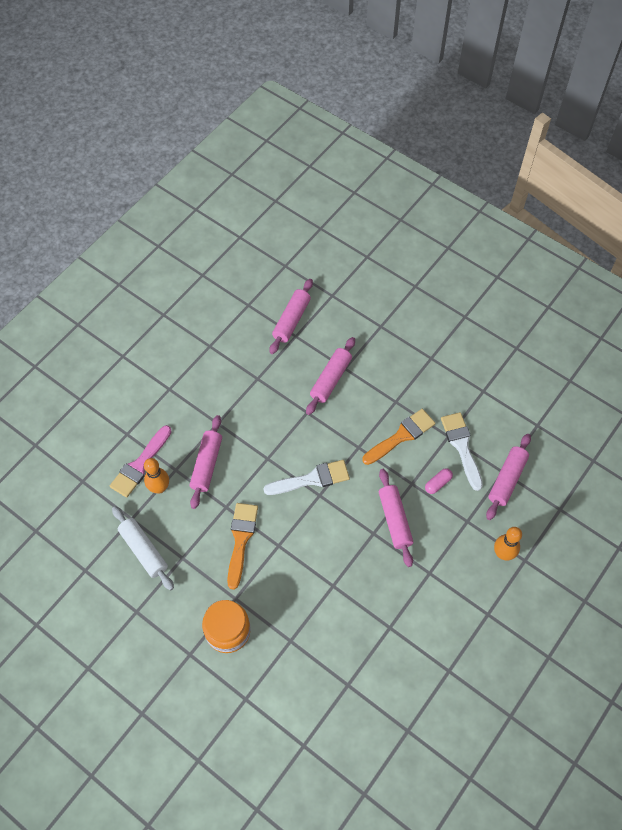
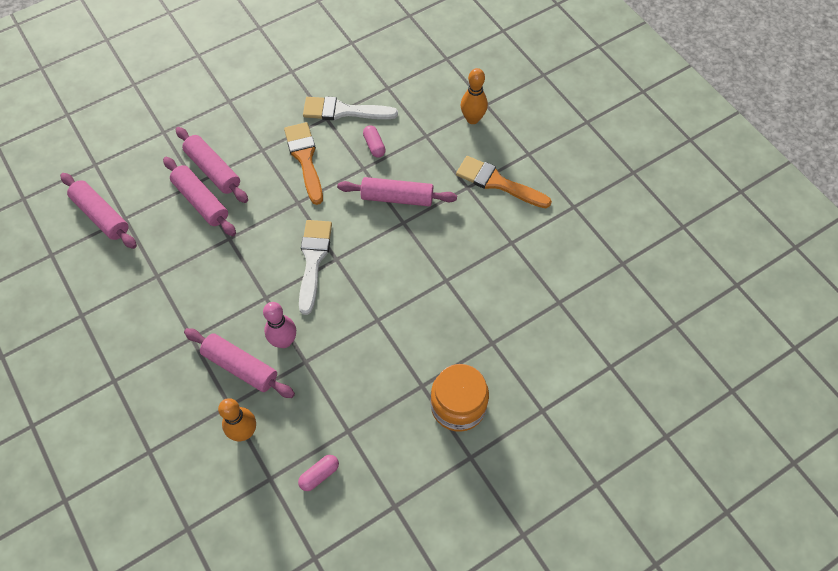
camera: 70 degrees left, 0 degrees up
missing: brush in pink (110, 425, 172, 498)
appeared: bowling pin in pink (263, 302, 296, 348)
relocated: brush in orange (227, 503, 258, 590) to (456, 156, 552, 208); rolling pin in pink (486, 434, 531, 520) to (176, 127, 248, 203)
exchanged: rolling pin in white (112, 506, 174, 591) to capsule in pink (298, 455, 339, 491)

● Description of the task: When you restate the listing above, give each line word for word but leave out every image.

● Finished task:
camera: 70 degrees left, 0 degrees up
missing: brush in pink (110, 425, 172, 498)
appeared: bowling pin in pink (263, 302, 296, 348)
relocated: brush in orange (227, 503, 258, 590) to (456, 156, 552, 208); rolling pin in pink (486, 434, 531, 520) to (176, 127, 248, 203)
exchanged: rolling pin in white (112, 506, 174, 591) to capsule in pink (298, 455, 339, 491)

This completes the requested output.